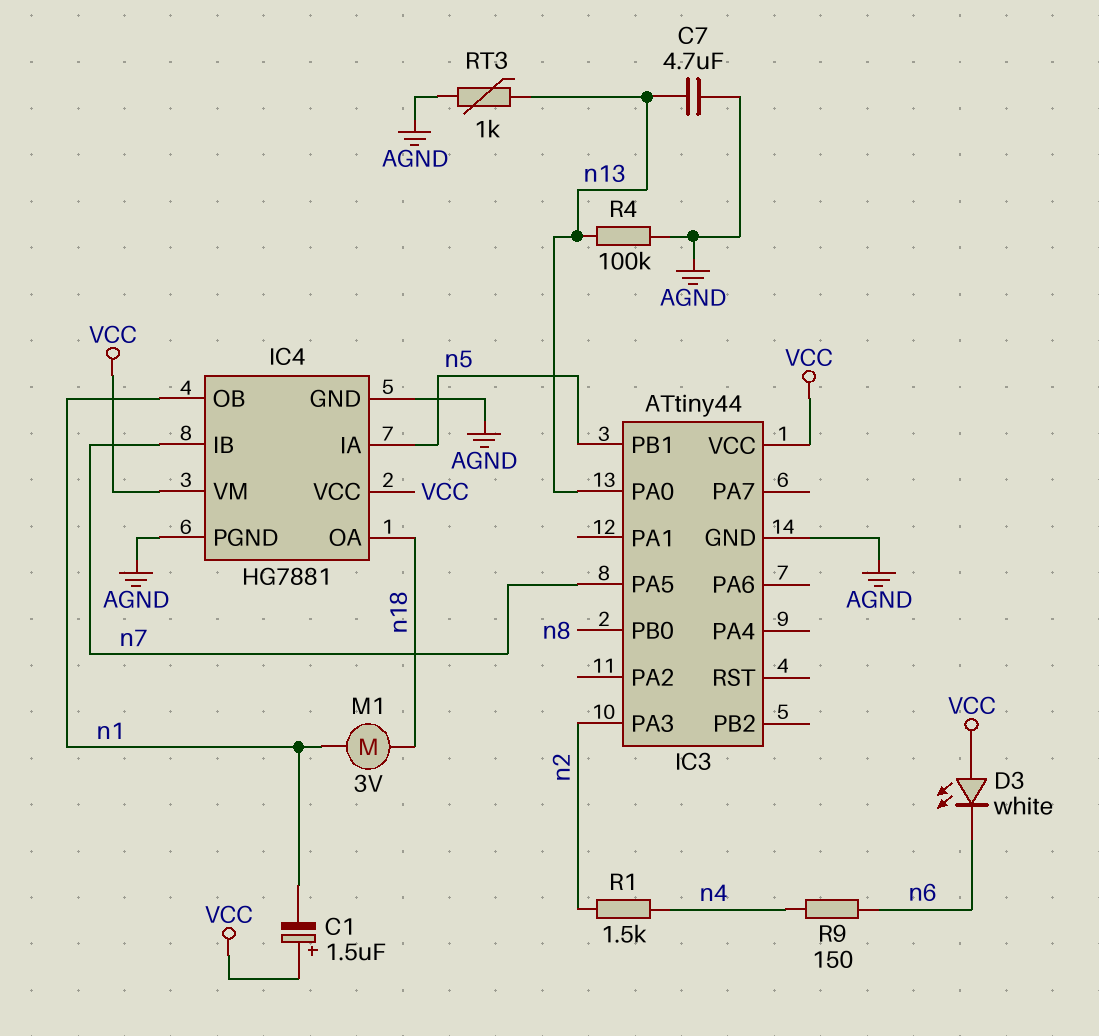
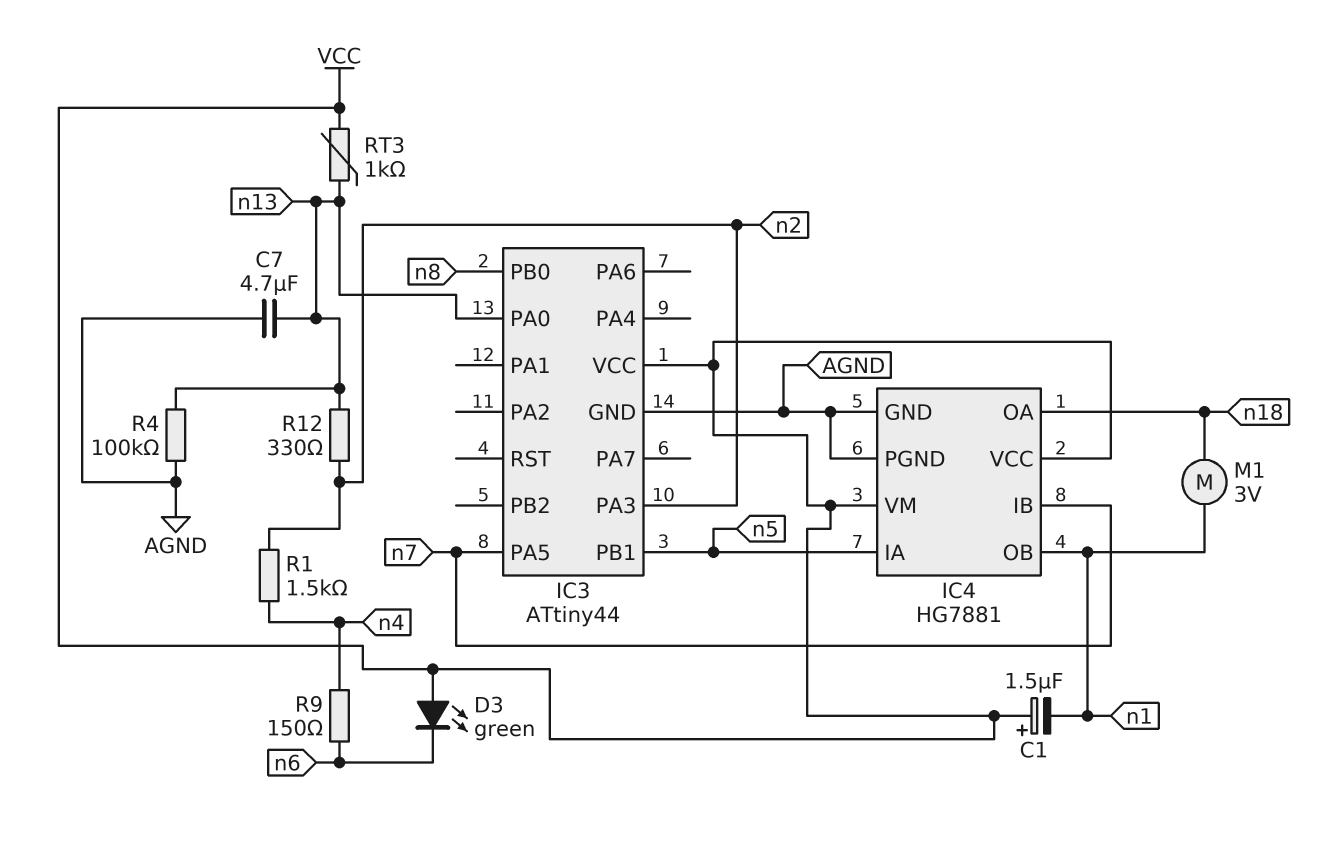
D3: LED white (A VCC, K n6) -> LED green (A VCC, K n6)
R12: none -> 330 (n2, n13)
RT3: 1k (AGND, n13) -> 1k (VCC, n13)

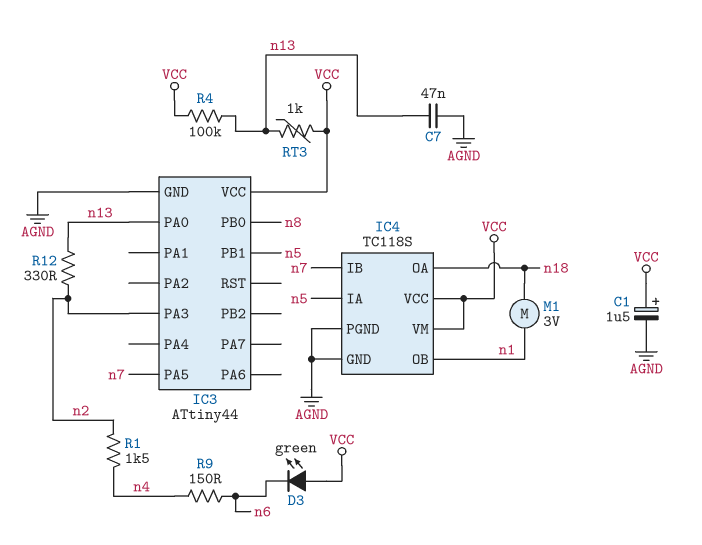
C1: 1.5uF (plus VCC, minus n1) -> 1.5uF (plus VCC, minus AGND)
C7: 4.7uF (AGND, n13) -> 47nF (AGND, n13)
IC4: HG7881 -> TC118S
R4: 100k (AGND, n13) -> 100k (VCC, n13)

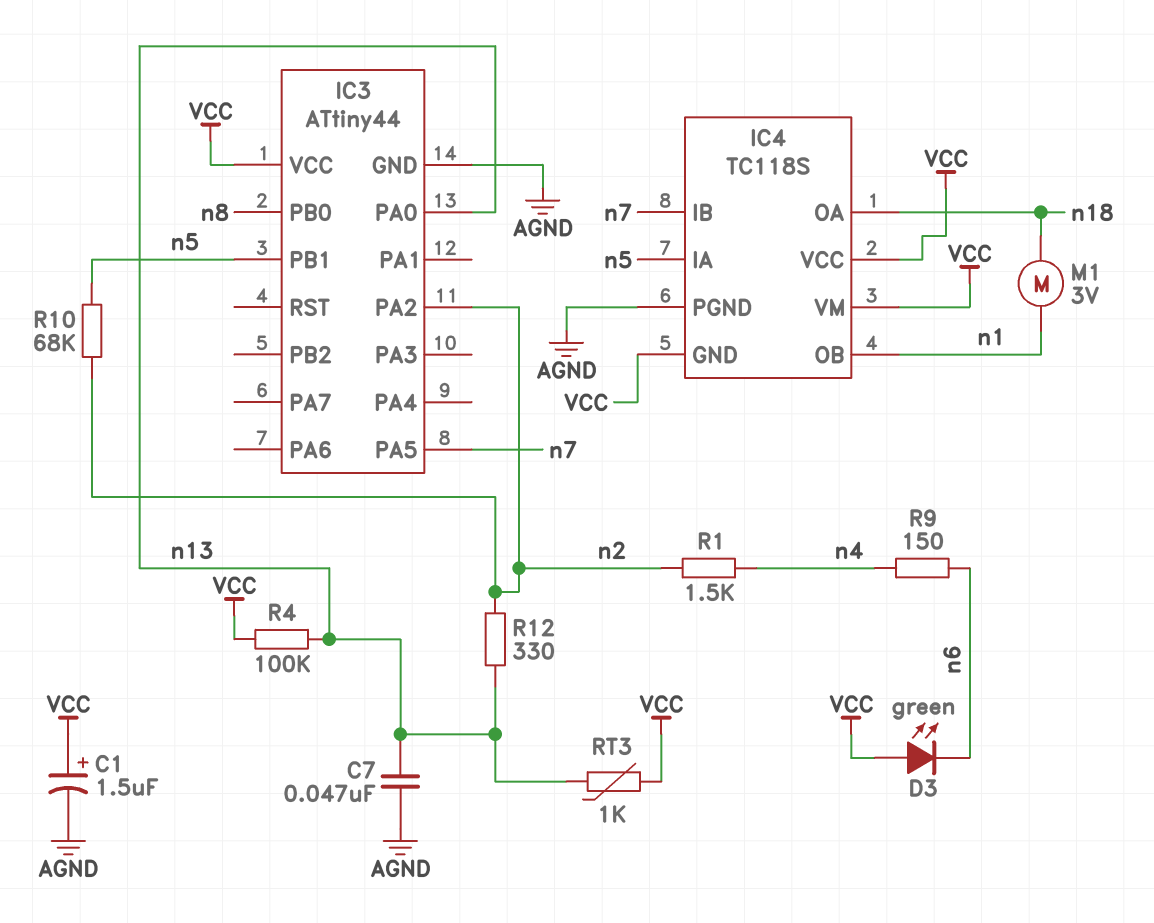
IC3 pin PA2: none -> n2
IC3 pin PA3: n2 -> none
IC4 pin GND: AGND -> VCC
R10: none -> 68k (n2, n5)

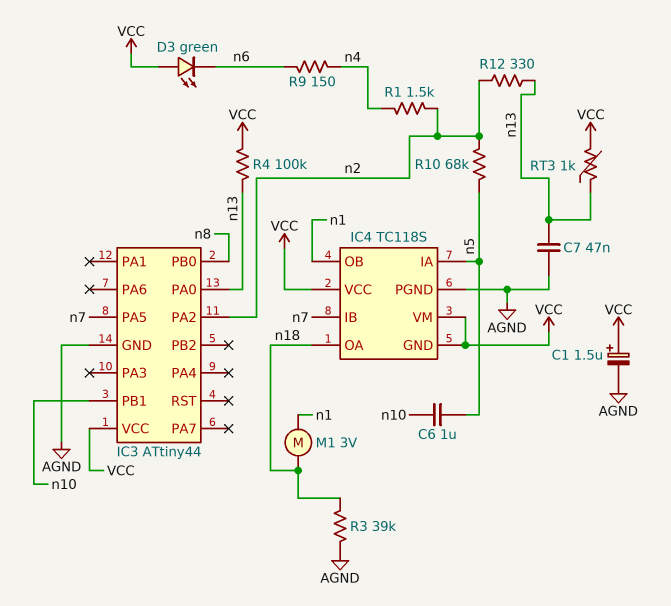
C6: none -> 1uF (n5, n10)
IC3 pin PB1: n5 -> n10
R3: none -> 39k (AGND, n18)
+---+
WHAT YOU NEED TO DO. With the images removed, reproduce all the material above word for word.

EXERCISE ANSWER.
D3: LED white (A VCC, K n6) -> LED green (A VCC, K n6)
R12: none -> 330 (n2, n13)
RT3: 1k (AGND, n13) -> 1k (VCC, n13)

C1: 1.5uF (plus VCC, minus n1) -> 1.5uF (plus VCC, minus AGND)
C7: 4.7uF (AGND, n13) -> 47nF (AGND, n13)
IC4: HG7881 -> TC118S
R4: 100k (AGND, n13) -> 100k (VCC, n13)

IC3 pin PA2: none -> n2
IC3 pin PA3: n2 -> none
IC4 pin GND: AGND -> VCC
R10: none -> 68k (n2, n5)

C6: none -> 1uF (n5, n10)
IC3 pin PB1: n5 -> n10
R3: none -> 39k (AGND, n18)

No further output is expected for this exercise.